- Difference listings
.....

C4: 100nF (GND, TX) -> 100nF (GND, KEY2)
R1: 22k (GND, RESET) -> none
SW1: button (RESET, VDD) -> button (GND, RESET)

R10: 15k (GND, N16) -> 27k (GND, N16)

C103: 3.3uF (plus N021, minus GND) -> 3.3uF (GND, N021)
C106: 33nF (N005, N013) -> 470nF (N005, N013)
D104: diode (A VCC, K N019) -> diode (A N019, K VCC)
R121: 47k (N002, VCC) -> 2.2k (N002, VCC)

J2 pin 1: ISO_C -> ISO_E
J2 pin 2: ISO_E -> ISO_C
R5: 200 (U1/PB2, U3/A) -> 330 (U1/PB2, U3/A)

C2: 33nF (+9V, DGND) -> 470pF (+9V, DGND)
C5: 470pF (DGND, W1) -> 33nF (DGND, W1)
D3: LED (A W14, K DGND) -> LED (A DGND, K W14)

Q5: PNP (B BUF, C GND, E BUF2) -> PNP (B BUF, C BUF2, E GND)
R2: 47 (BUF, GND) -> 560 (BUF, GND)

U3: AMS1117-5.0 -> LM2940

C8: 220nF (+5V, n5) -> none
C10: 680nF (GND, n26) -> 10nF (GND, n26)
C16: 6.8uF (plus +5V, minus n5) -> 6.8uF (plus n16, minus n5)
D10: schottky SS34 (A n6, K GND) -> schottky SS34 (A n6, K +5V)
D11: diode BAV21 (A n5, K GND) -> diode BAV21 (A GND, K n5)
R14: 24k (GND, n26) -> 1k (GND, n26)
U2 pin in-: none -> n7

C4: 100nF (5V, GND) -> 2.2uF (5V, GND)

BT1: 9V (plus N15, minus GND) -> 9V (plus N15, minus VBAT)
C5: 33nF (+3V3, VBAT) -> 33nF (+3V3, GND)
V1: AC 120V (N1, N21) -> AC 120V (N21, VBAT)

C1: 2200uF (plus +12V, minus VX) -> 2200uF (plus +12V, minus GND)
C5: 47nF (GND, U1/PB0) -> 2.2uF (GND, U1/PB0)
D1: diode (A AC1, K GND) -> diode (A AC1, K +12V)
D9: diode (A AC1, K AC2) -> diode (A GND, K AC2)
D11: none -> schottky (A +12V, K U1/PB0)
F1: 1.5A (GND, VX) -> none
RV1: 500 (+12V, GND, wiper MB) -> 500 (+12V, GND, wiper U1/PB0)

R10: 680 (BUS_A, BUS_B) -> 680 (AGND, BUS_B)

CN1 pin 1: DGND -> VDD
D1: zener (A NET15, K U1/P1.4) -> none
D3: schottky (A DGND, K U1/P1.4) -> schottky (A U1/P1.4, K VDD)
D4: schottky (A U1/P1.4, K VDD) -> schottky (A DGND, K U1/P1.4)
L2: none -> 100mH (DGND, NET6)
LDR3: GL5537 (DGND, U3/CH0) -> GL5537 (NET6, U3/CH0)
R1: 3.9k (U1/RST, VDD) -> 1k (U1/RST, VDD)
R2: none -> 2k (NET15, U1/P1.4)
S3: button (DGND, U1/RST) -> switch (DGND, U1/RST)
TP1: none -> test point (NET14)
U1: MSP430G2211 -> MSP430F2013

.....

- PROBLEM TO WORK ON
Return every line above exactly.

- RESULT BELOW
C4: 100nF (GND, TX) -> 100nF (GND, KEY2)
R1: 22k (GND, RESET) -> none
SW1: button (RESET, VDD) -> button (GND, RESET)

R10: 15k (GND, N16) -> 27k (GND, N16)

C103: 3.3uF (plus N021, minus GND) -> 3.3uF (GND, N021)
C106: 33nF (N005, N013) -> 470nF (N005, N013)
D104: diode (A VCC, K N019) -> diode (A N019, K VCC)
R121: 47k (N002, VCC) -> 2.2k (N002, VCC)

J2 pin 1: ISO_C -> ISO_E
J2 pin 2: ISO_E -> ISO_C
R5: 200 (U1/PB2, U3/A) -> 330 (U1/PB2, U3/A)

C2: 33nF (+9V, DGND) -> 470pF (+9V, DGND)
C5: 470pF (DGND, W1) -> 33nF (DGND, W1)
D3: LED (A W14, K DGND) -> LED (A DGND, K W14)

Q5: PNP (B BUF, C GND, E BUF2) -> PNP (B BUF, C BUF2, E GND)
R2: 47 (BUF, GND) -> 560 (BUF, GND)

U3: AMS1117-5.0 -> LM2940

C8: 220nF (+5V, n5) -> none
C10: 680nF (GND, n26) -> 10nF (GND, n26)
C16: 6.8uF (plus +5V, minus n5) -> 6.8uF (plus n16, minus n5)
D10: schottky SS34 (A n6, K GND) -> schottky SS34 (A n6, K +5V)
D11: diode BAV21 (A n5, K GND) -> diode BAV21 (A GND, K n5)
R14: 24k (GND, n26) -> 1k (GND, n26)
U2 pin in-: none -> n7

C4: 100nF (5V, GND) -> 2.2uF (5V, GND)

BT1: 9V (plus N15, minus GND) -> 9V (plus N15, minus VBAT)
C5: 33nF (+3V3, VBAT) -> 33nF (+3V3, GND)
V1: AC 120V (N1, N21) -> AC 120V (N21, VBAT)

C1: 2200uF (plus +12V, minus VX) -> 2200uF (plus +12V, minus GND)
C5: 47nF (GND, U1/PB0) -> 2.2uF (GND, U1/PB0)
D1: diode (A AC1, K GND) -> diode (A AC1, K +12V)
D9: diode (A AC1, K AC2) -> diode (A GND, K AC2)
D11: none -> schottky (A +12V, K U1/PB0)
F1: 1.5A (GND, VX) -> none
RV1: 500 (+12V, GND, wiper MB) -> 500 (+12V, GND, wiper U1/PB0)

R10: 680 (BUS_A, BUS_B) -> 680 (AGND, BUS_B)

CN1 pin 1: DGND -> VDD
D1: zener (A NET15, K U1/P1.4) -> none
D3: schottky (A DGND, K U1/P1.4) -> schottky (A U1/P1.4, K VDD)
D4: schottky (A U1/P1.4, K VDD) -> schottky (A DGND, K U1/P1.4)
L2: none -> 100mH (DGND, NET6)
LDR3: GL5537 (DGND, U3/CH0) -> GL5537 (NET6, U3/CH0)
R1: 3.9k (U1/RST, VDD) -> 1k (U1/RST, VDD)
R2: none -> 2k (NET15, U1/P1.4)
S3: button (DGND, U1/RST) -> switch (DGND, U1/RST)
TP1: none -> test point (NET14)
U1: MSP430G2211 -> MSP430F2013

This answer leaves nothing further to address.